### WHAT YOU WILL DO
All of the records below must be output exactly, with no pictures carried over.

[[ RECORDS PROVIDED open ]]

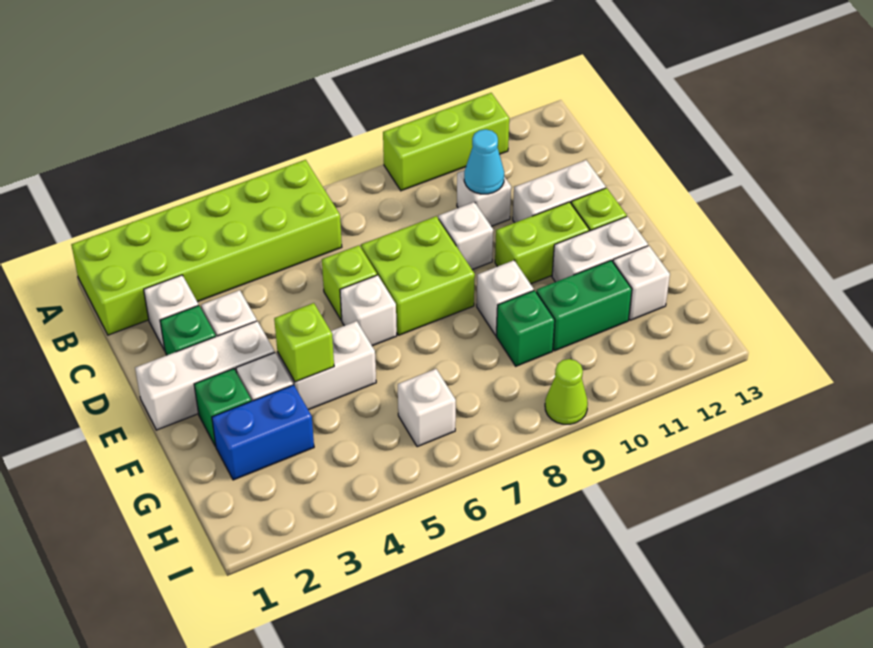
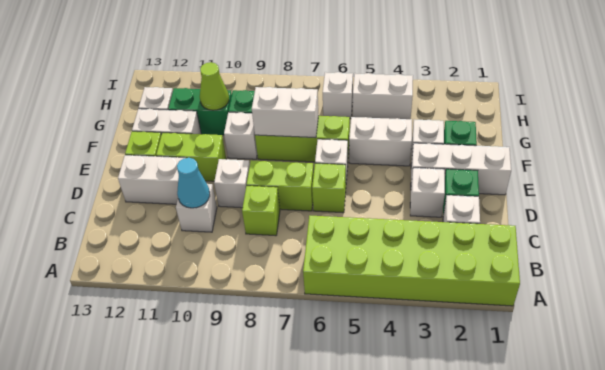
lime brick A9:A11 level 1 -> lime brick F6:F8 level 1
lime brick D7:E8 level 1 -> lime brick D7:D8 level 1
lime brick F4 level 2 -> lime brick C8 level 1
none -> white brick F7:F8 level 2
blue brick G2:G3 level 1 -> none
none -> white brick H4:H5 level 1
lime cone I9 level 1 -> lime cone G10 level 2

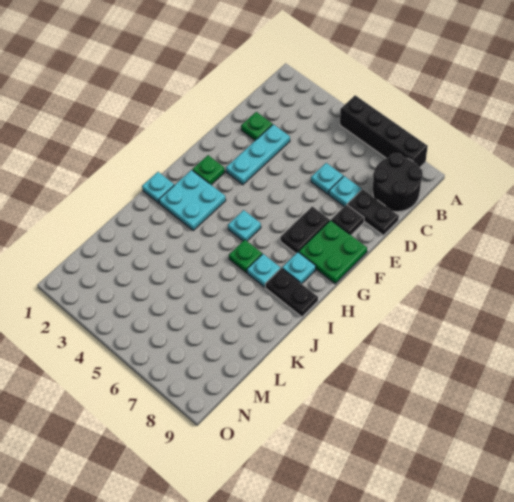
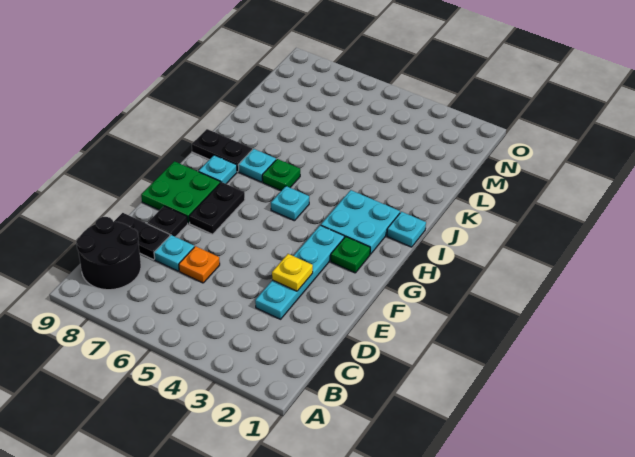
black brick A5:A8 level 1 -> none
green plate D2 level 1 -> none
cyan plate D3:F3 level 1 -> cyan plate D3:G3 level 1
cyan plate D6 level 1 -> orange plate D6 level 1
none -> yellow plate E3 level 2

[[ RECORDS PROVIDED closed ]]

### OUTPUT
lime brick A9:A11 level 1 -> lime brick F6:F8 level 1
lime brick D7:E8 level 1 -> lime brick D7:D8 level 1
lime brick F4 level 2 -> lime brick C8 level 1
none -> white brick F7:F8 level 2
blue brick G2:G3 level 1 -> none
none -> white brick H4:H5 level 1
lime cone I9 level 1 -> lime cone G10 level 2

black brick A5:A8 level 1 -> none
green plate D2 level 1 -> none
cyan plate D3:F3 level 1 -> cyan plate D3:G3 level 1
cyan plate D6 level 1 -> orange plate D6 level 1
none -> yellow plate E3 level 2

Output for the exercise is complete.